- **Your task**: Whenever a picture appears, leave it out while repeating all the other data exactly.

[Entries taken from a collection]
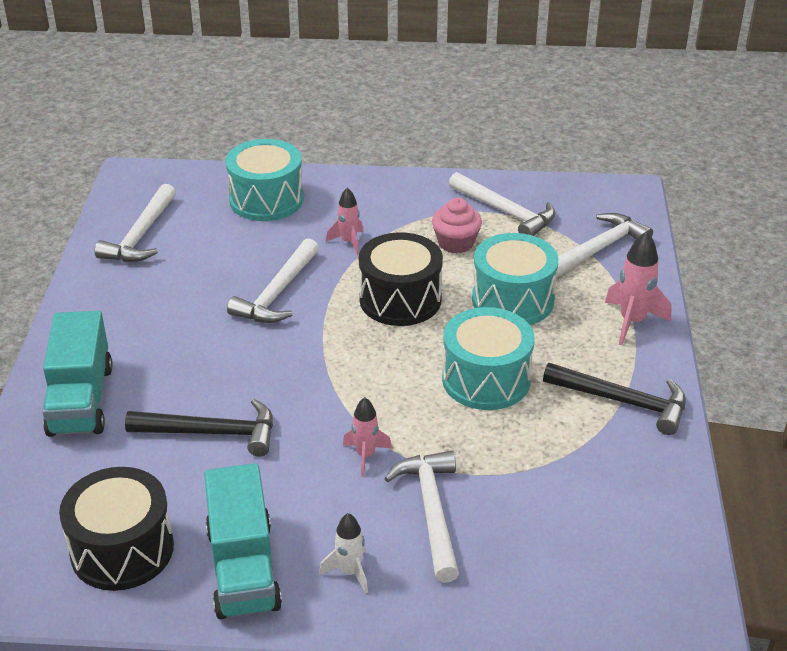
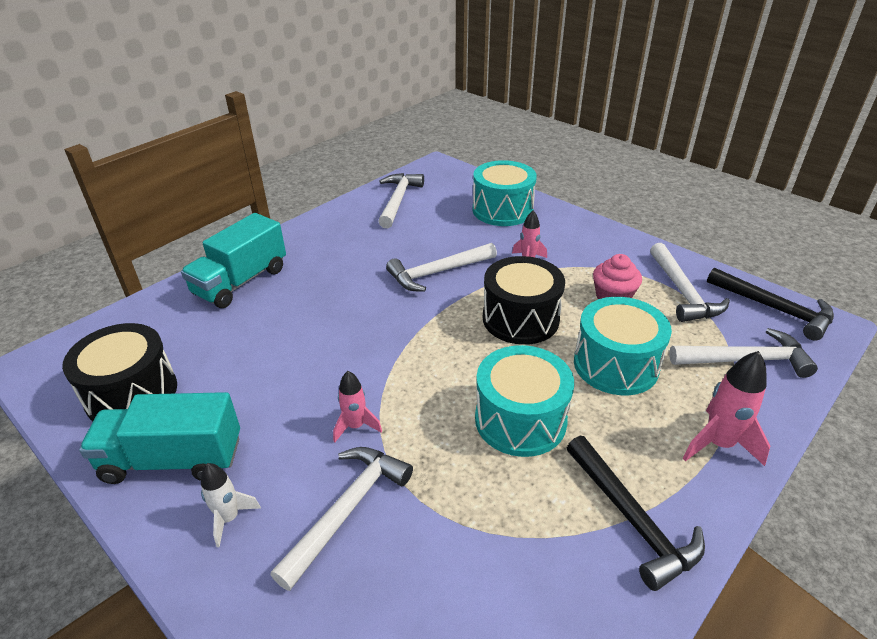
camera: 40 degrees right, 0 degrees up
(140, 235) = (398, 200): white hammer -> white hammer turned 135 degrees clockwise
(212, 433) = (281, 346): black hammer -> black hammer (774, 309)
(243, 568) = (173, 459): turquoise truck -> turquoise truck turned 60 degrees clockwise

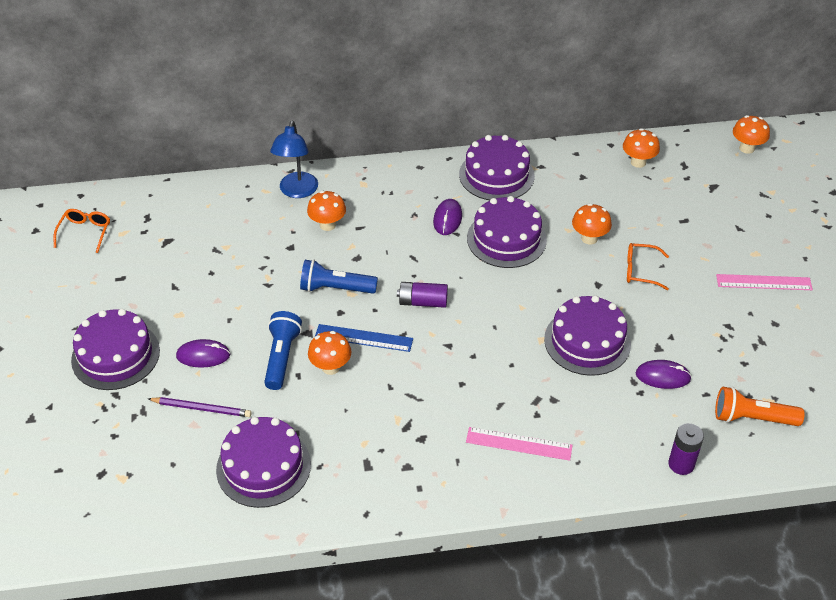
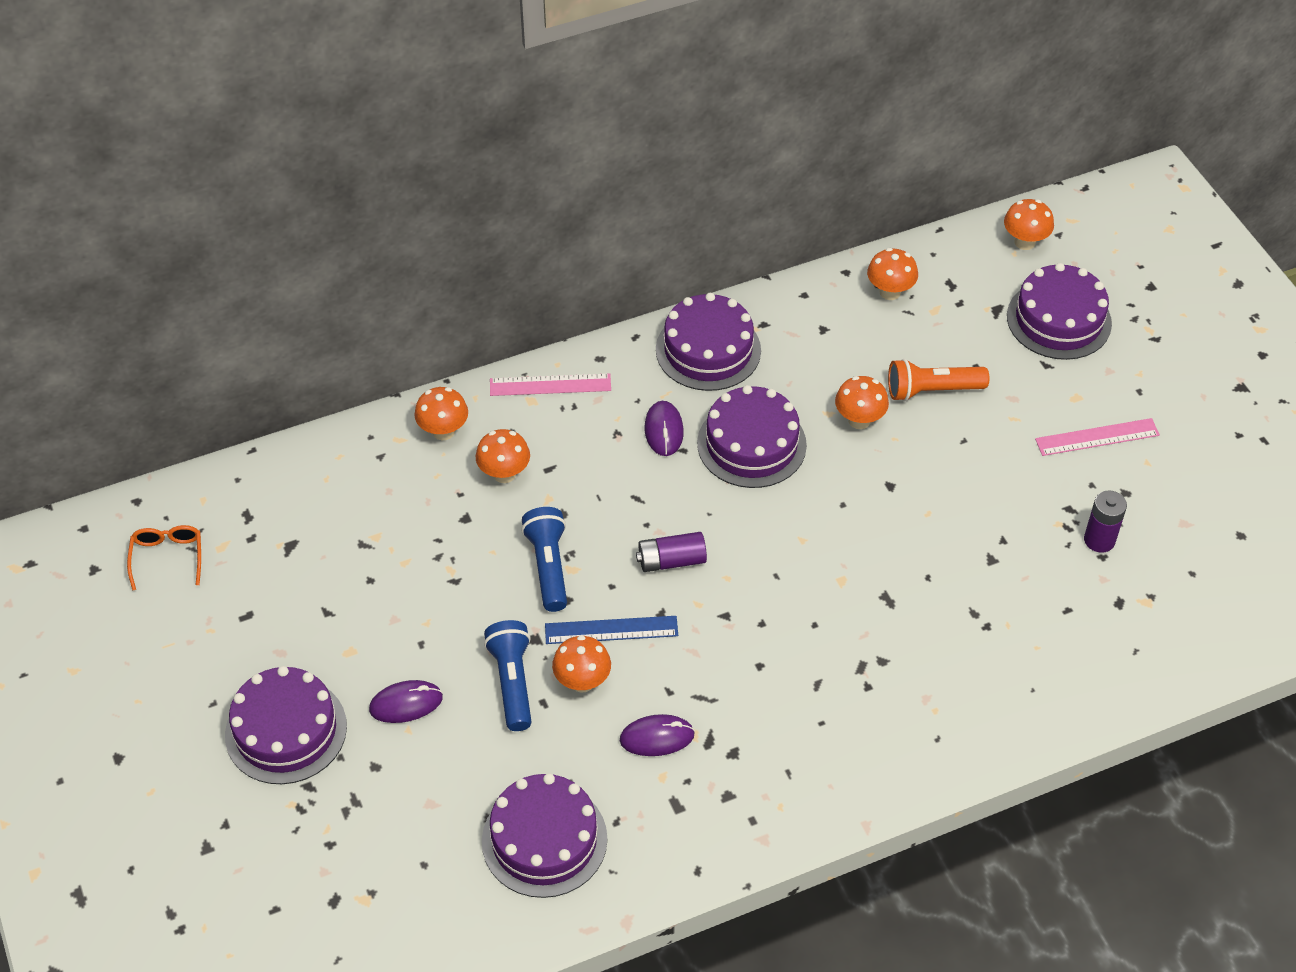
camera: 15 degrees left, 5 degrees up
(202, 408) = (433, 779): purple pencil -> none
(297, 191) = (443, 431): blue lamp -> orange mushroom
(335, 288) = (548, 566): blue flashlight -> blue flashlight turned 90 degrees clockwise
(519, 444) = (857, 731): pink ruler -> pink ruler (550, 385)
(587, 341) = (900, 570): purple cake -> purple cake (1059, 320)
(641, 271) = (939, 454): orange glasses -> none
(662, 376) = (1008, 598): purple mouse -> purple mouse (657, 737)
(681, 464) = (1063, 711): purple battery -> purple battery (1099, 540)
(752, 418) = (1131, 629): orange flashlight -> orange flashlight (931, 390)

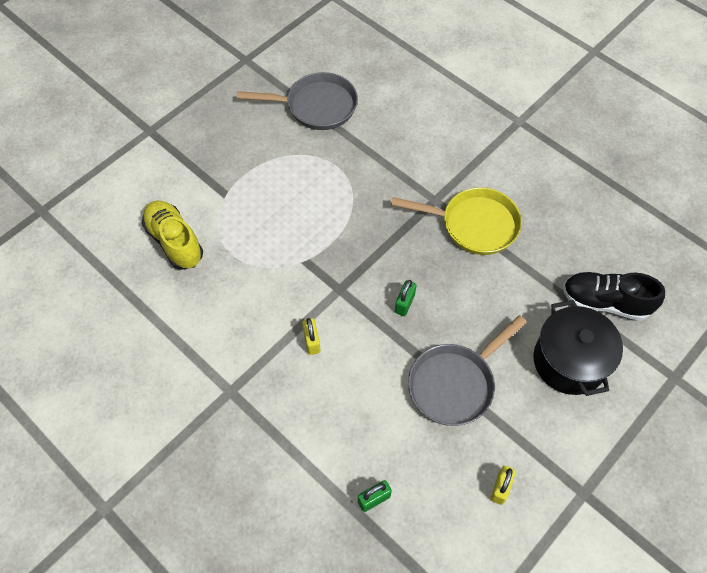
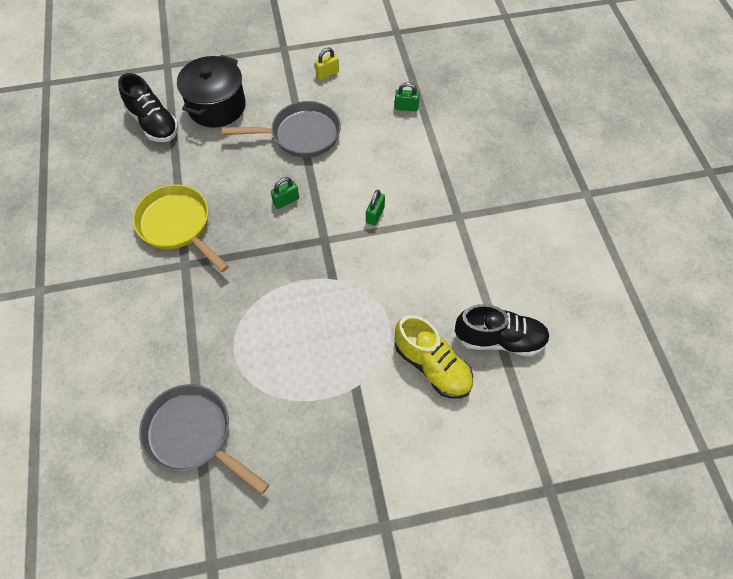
camera: 145 degrees left, 0 degrees up
(128, 294) = (499, 339): none -> black shoe
(175, 241) = (432, 366): yellow shoe -> yellow shoe turned 45 degrees counterclockwise
(311, 341) = (375, 215): yellow padlock -> green padlock

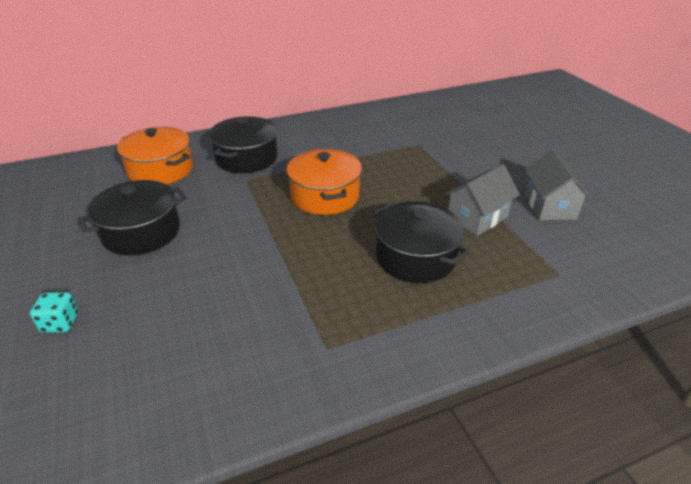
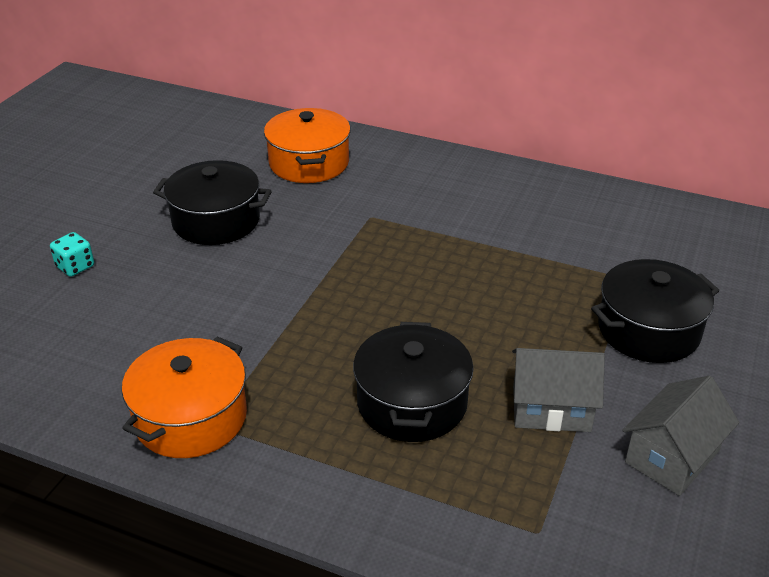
camera: 45 degrees right, 0 degrees up
(246, 158) = (404, 191): black pot -> black pot (648, 330)
(325, 196) = (420, 280): orange pot -> orange pot (191, 418)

- **Reply**:
camera: 40 degrees right, 0 degrees up
(140, 235) = (398, 200): white hammer -> white hammer turned 135 degrees clockwise
(212, 433) = (281, 346): black hammer -> black hammer (774, 309)
(243, 568) = (173, 459): turquoise truck -> turquoise truck turned 60 degrees clockwise

camera: 15 degrees left, 5 degrees up
(202, 408) = (433, 779): purple pencil -> none
(297, 191) = (443, 431): blue lamp -> orange mushroom
(335, 288) = (548, 566): blue flashlight -> blue flashlight turned 90 degrees clockwise
(519, 444) = (857, 731): pink ruler -> pink ruler (550, 385)
(587, 341) = (900, 570): purple cake -> purple cake (1059, 320)
(641, 271) = (939, 454): orange glasses -> none
(662, 376) = (1008, 598): purple mouse -> purple mouse (657, 737)
(681, 464) = (1063, 711): purple battery -> purple battery (1099, 540)
(752, 418) = (1131, 629): orange flashlight -> orange flashlight (931, 390)

camera: 145 degrees left, 0 degrees up
(128, 294) = (499, 339): none -> black shoe
(175, 241) = (432, 366): yellow shoe -> yellow shoe turned 45 degrees counterclockwise
(311, 341) = (375, 215): yellow padlock -> green padlock

camera: 45 degrees right, 0 degrees up
(246, 158) = (404, 191): black pot -> black pot (648, 330)
(325, 196) = (420, 280): orange pot -> orange pot (191, 418)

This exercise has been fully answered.